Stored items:
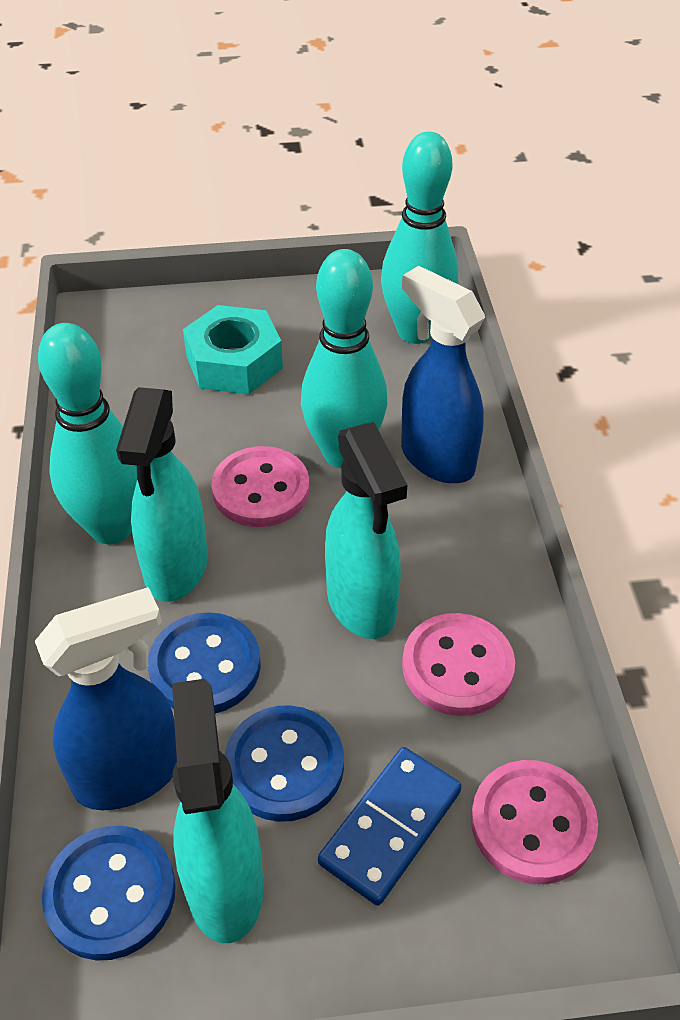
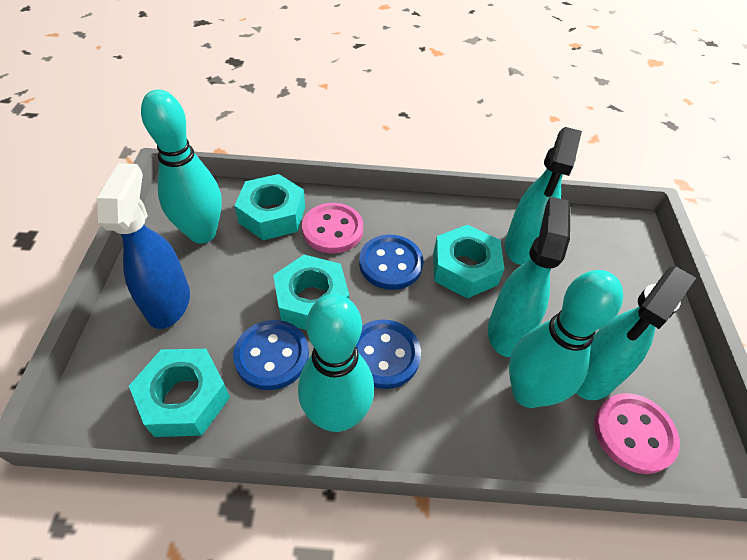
blue domino: 1 -> 0
blue spray bottle: 2 -> 1
pink button: 3 -> 2
turquoise nut: 1 -> 4

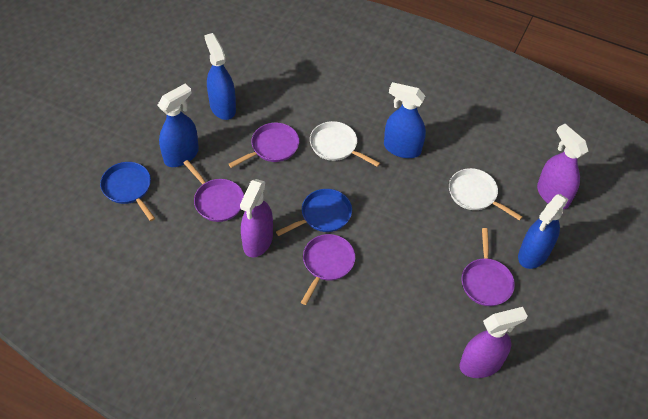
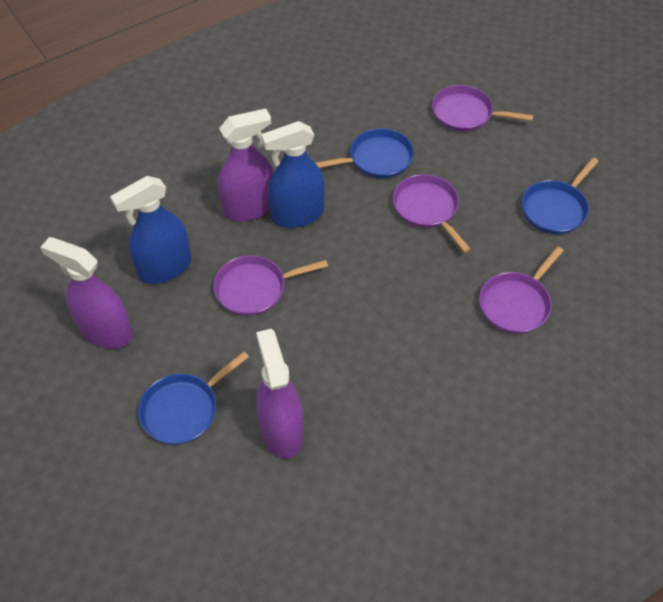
blue pan: 2 -> 3
blue spray bottle: 4 -> 2
white pan: 2 -> 0

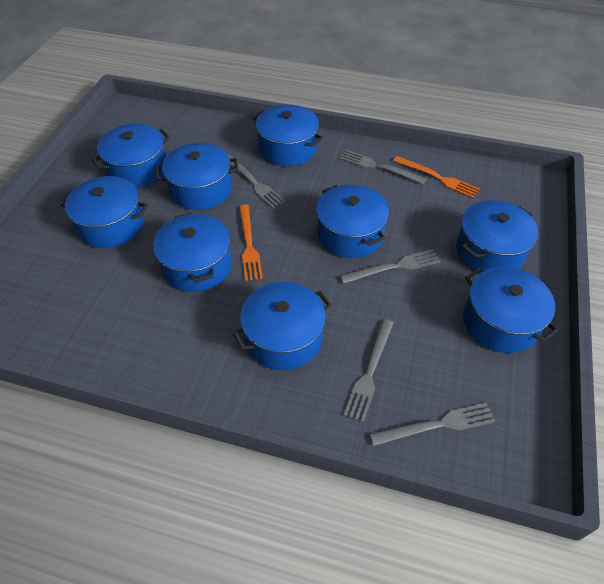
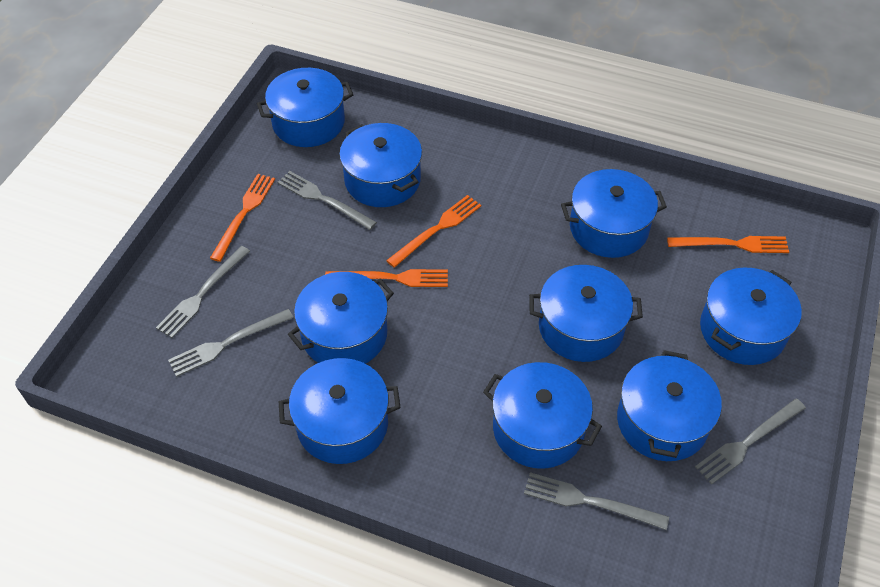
orange fork: 2 -> 4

Exercise directions |
The answer must be every line of the entries that includes the word "bottle".

Exercise response |
blue spray bottle: 2 -> 1
blue spray bottle: 4 -> 2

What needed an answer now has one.